EXERCISE>
Starting at the line that holds "red cross: (171, 138) -> (78, 50), size x0.6" and stopping at the line that holds "gray square: (540, 1101)", restate the records below word for word, with both of those lines included.

** INPUT RECORDS follows **

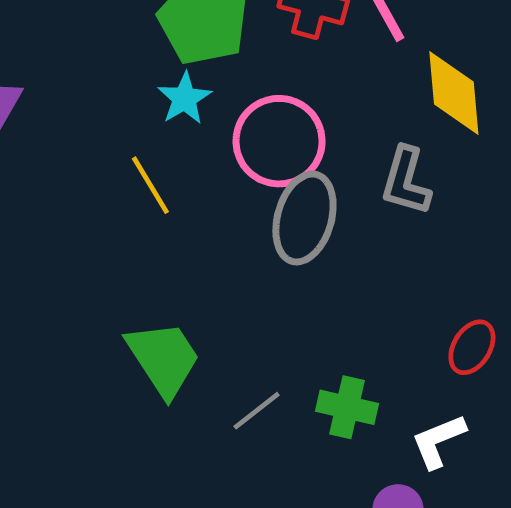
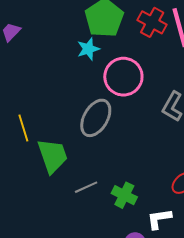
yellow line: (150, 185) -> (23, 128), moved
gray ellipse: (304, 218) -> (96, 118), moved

** End of INPUT RECORDS **
** INPUT RECORDS follows **

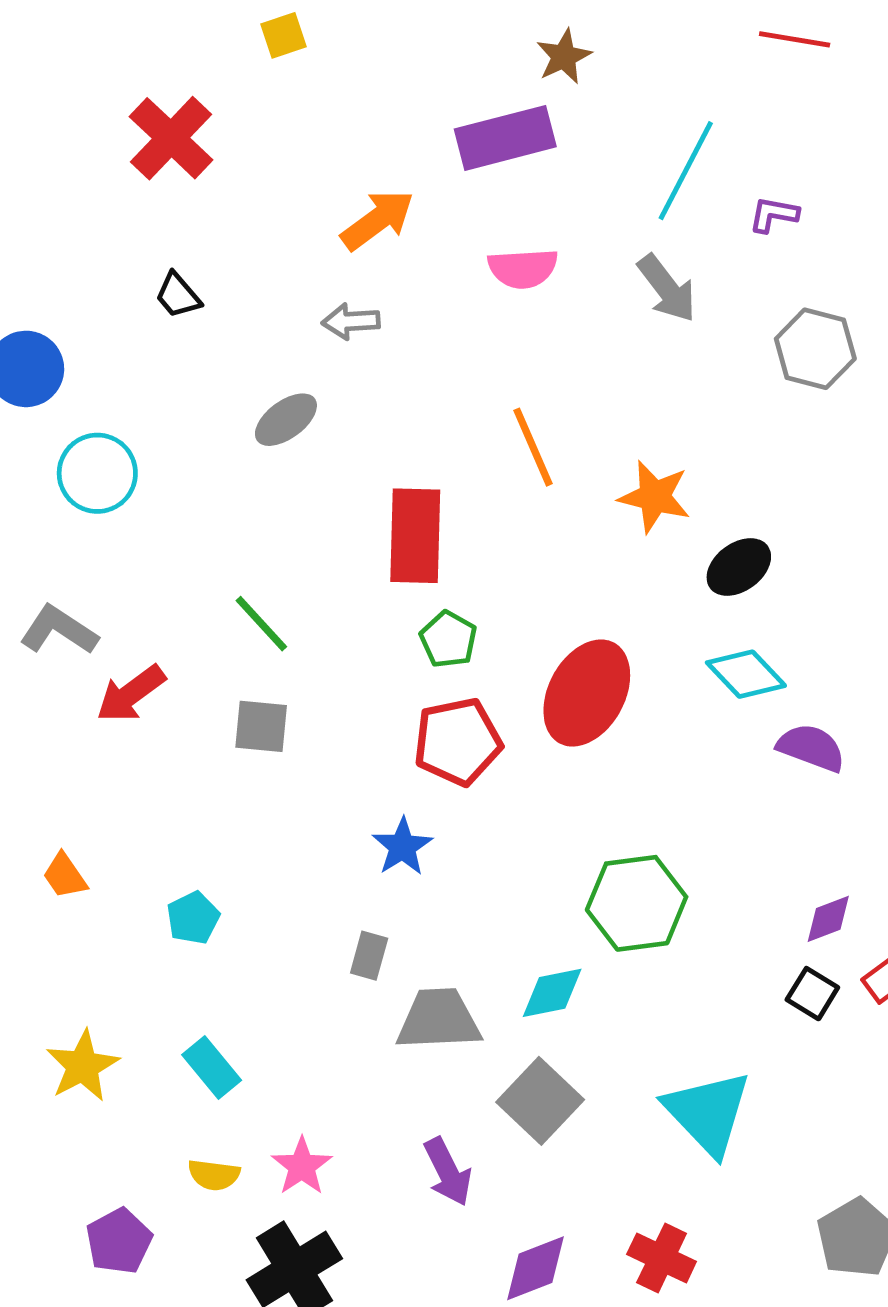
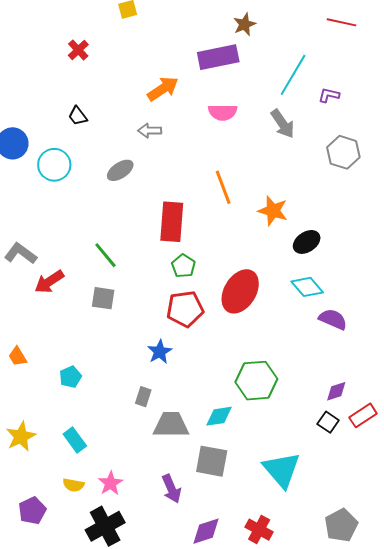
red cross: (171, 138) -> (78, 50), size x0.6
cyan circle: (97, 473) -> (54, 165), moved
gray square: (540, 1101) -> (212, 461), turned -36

** End of INPUT RECORDS **

REPLY TO THE EXERCISE>
red cross: (171, 138) -> (78, 50), size x0.6
cyan circle: (97, 473) -> (54, 165), moved
gray square: (540, 1101) -> (212, 461), turned -36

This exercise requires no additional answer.